══ SOURCE MATERIAL
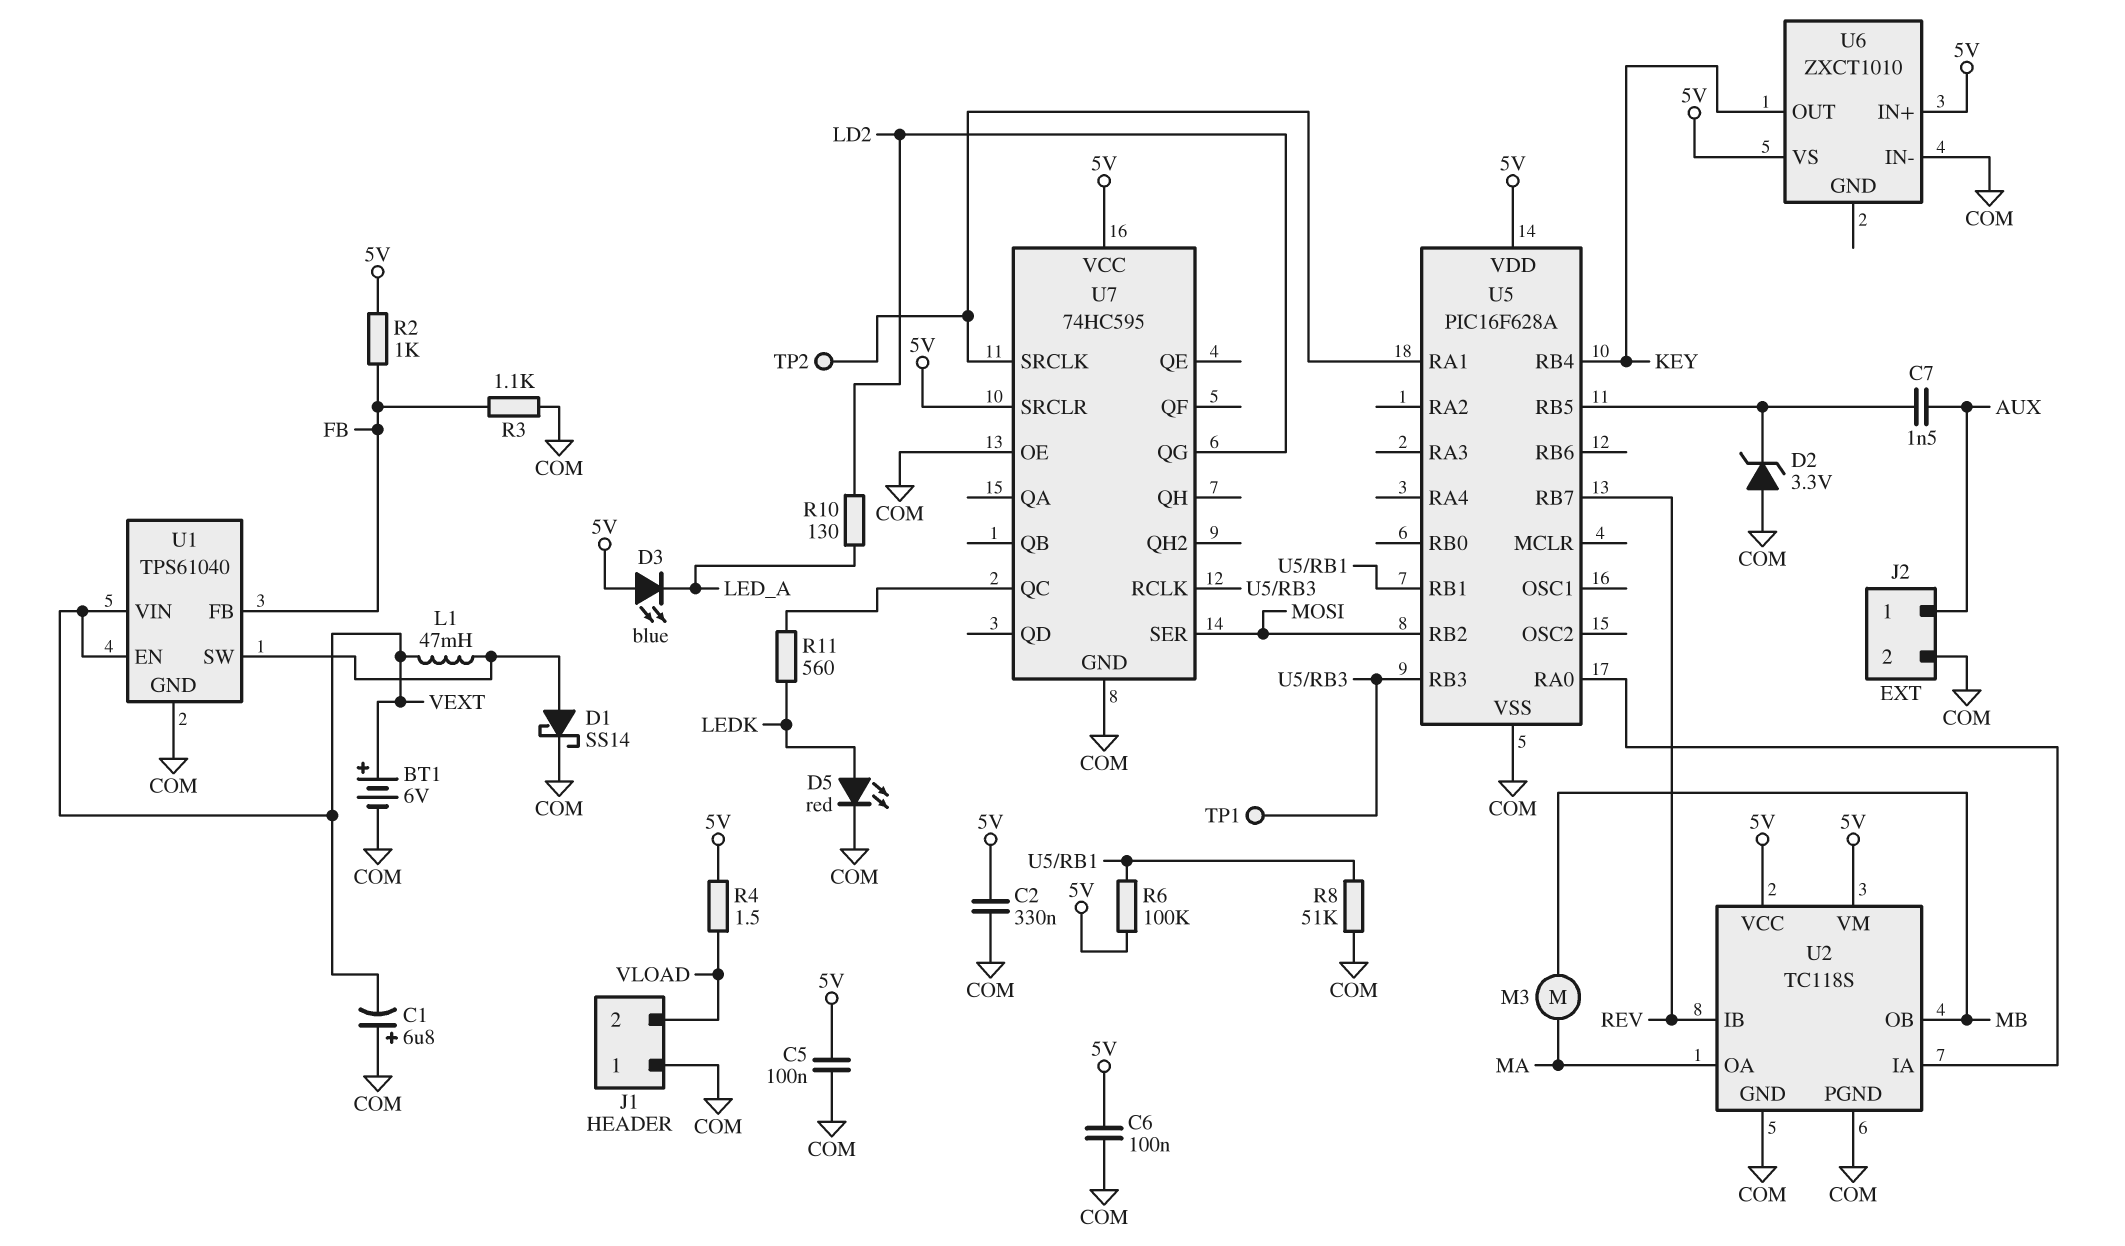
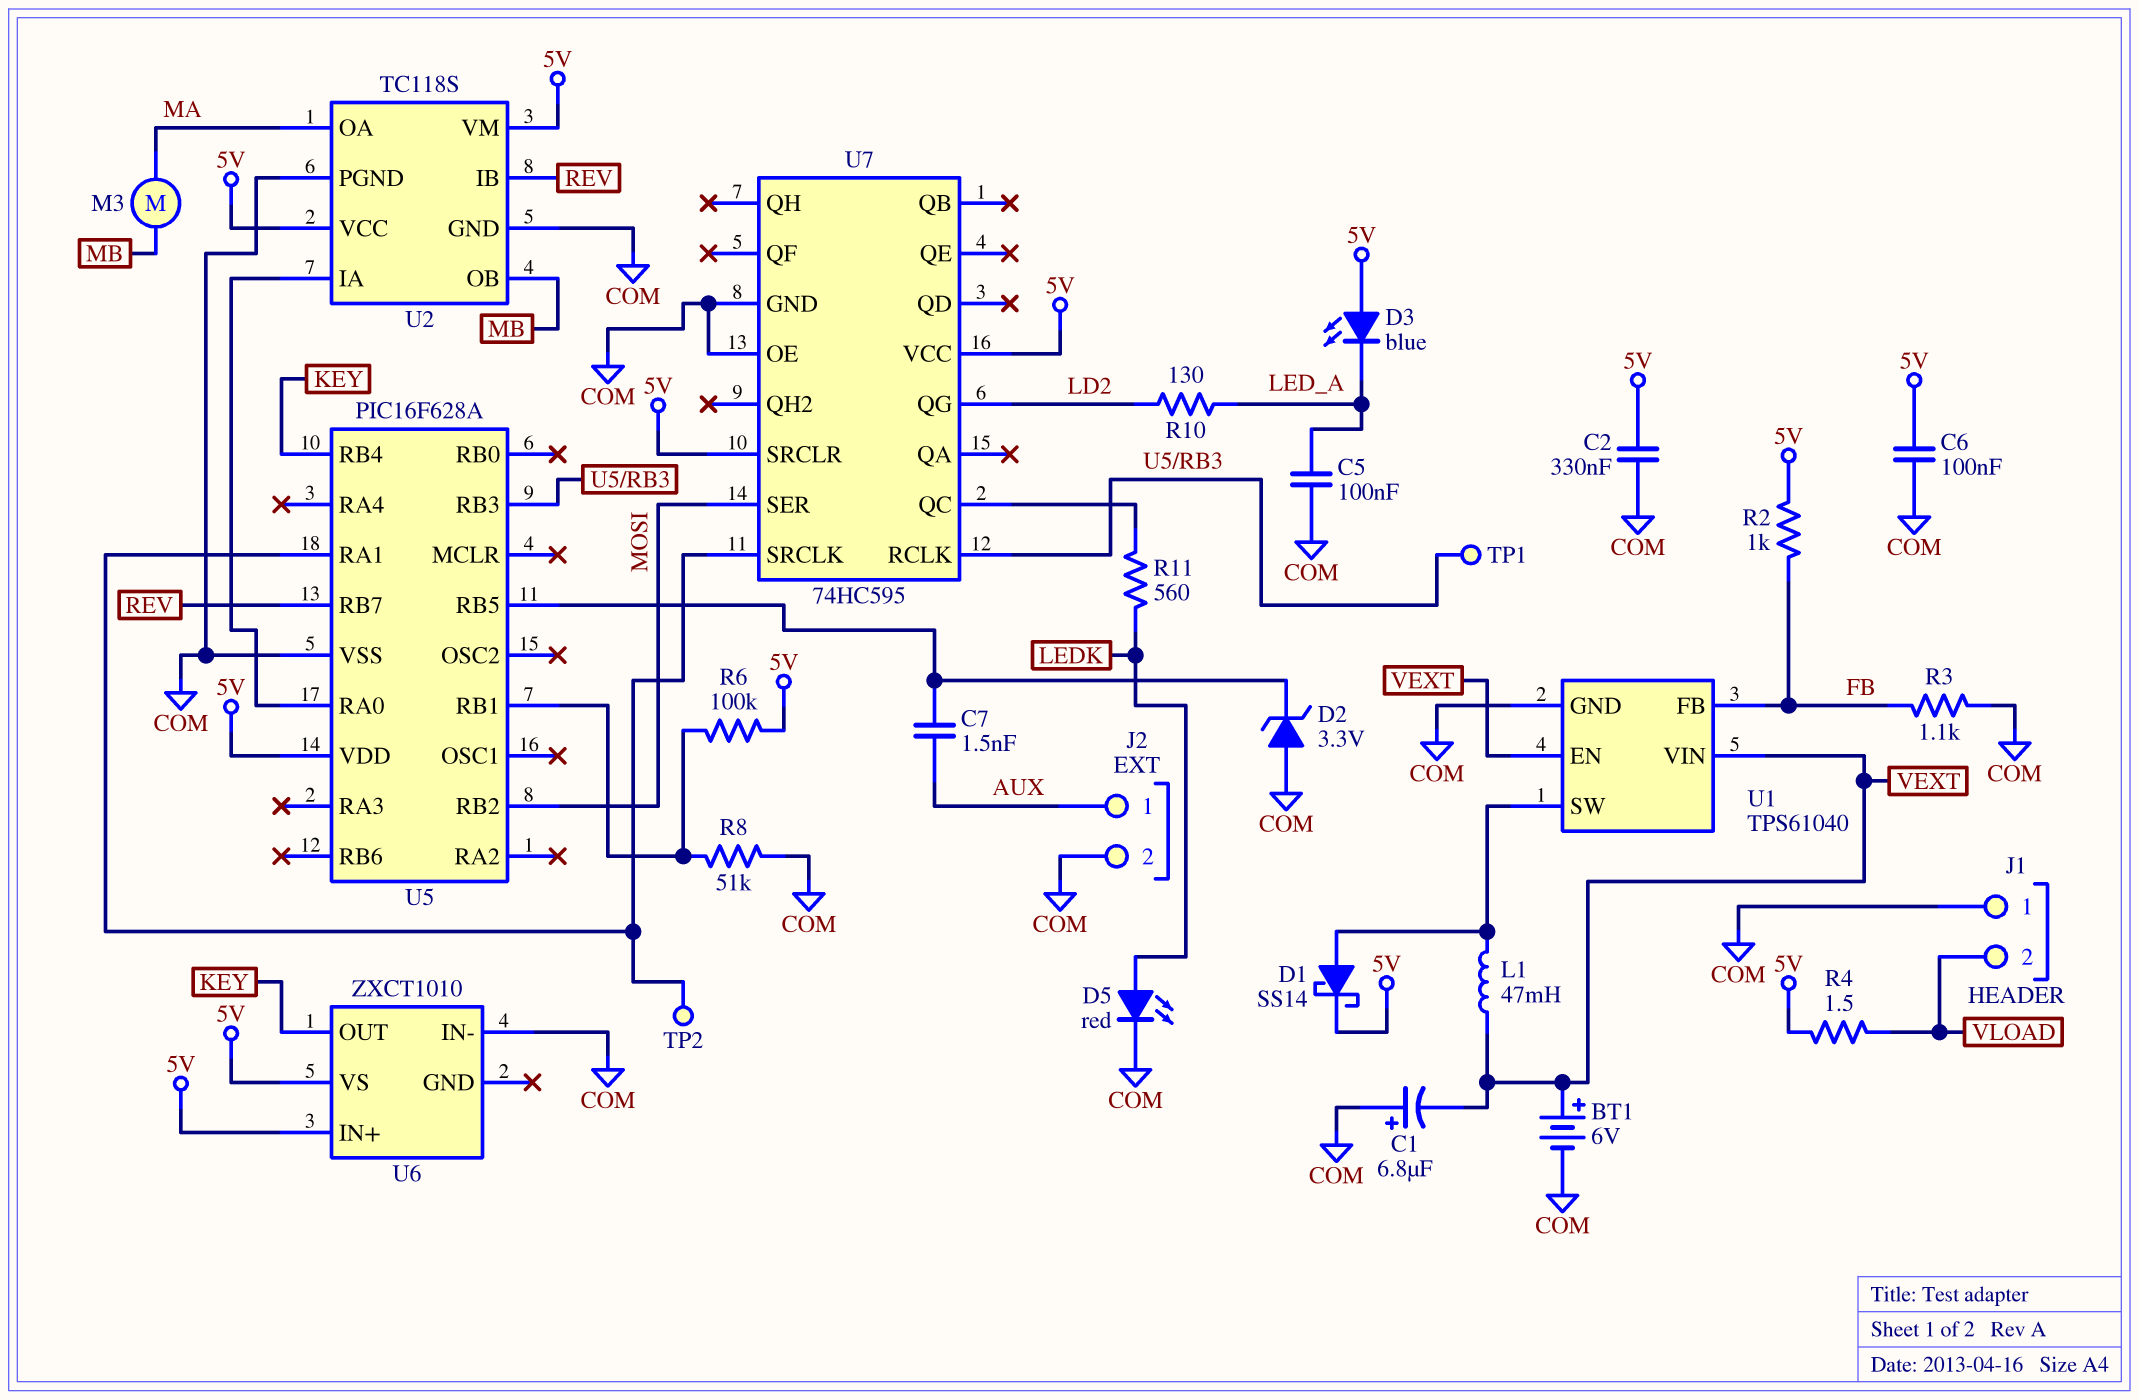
C5: 100nF (5V, COM) -> 100nF (COM, LED_A)
D1: schottky SS14 (A U1/SW, K COM) -> schottky SS14 (A U1/SW, K 5V)

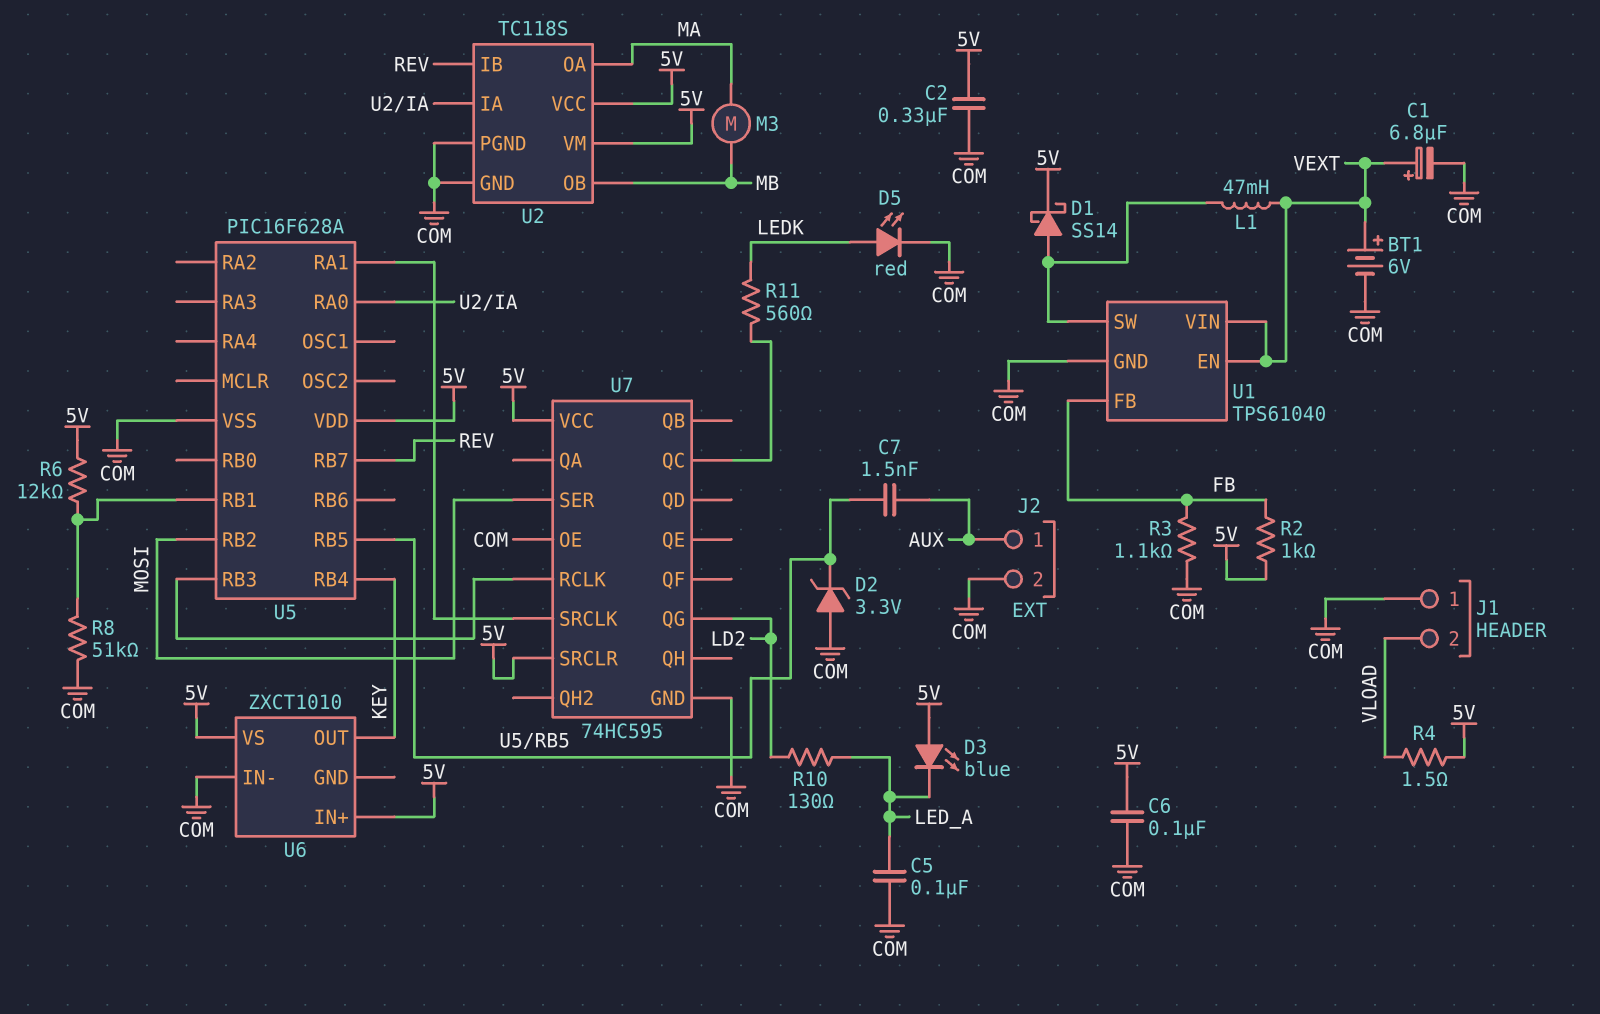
C1: 6.8uF (plus COM, minus VEXT) -> 6.8uF (plus VEXT, minus COM)
R6: 100k (5V, U5/RB1) -> 12k (5V, U5/RB1)
TP1: test point (U5/RB3) -> none
TP2: test point (U5/RA1) -> none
════
Please write the material out again exactly as shown above, minus any pictures.

C5: 100nF (5V, COM) -> 100nF (COM, LED_A)
D1: schottky SS14 (A U1/SW, K COM) -> schottky SS14 (A U1/SW, K 5V)

C1: 6.8uF (plus COM, minus VEXT) -> 6.8uF (plus VEXT, minus COM)
R6: 100k (5V, U5/RB1) -> 12k (5V, U5/RB1)
TP1: test point (U5/RB3) -> none
TP2: test point (U5/RA1) -> none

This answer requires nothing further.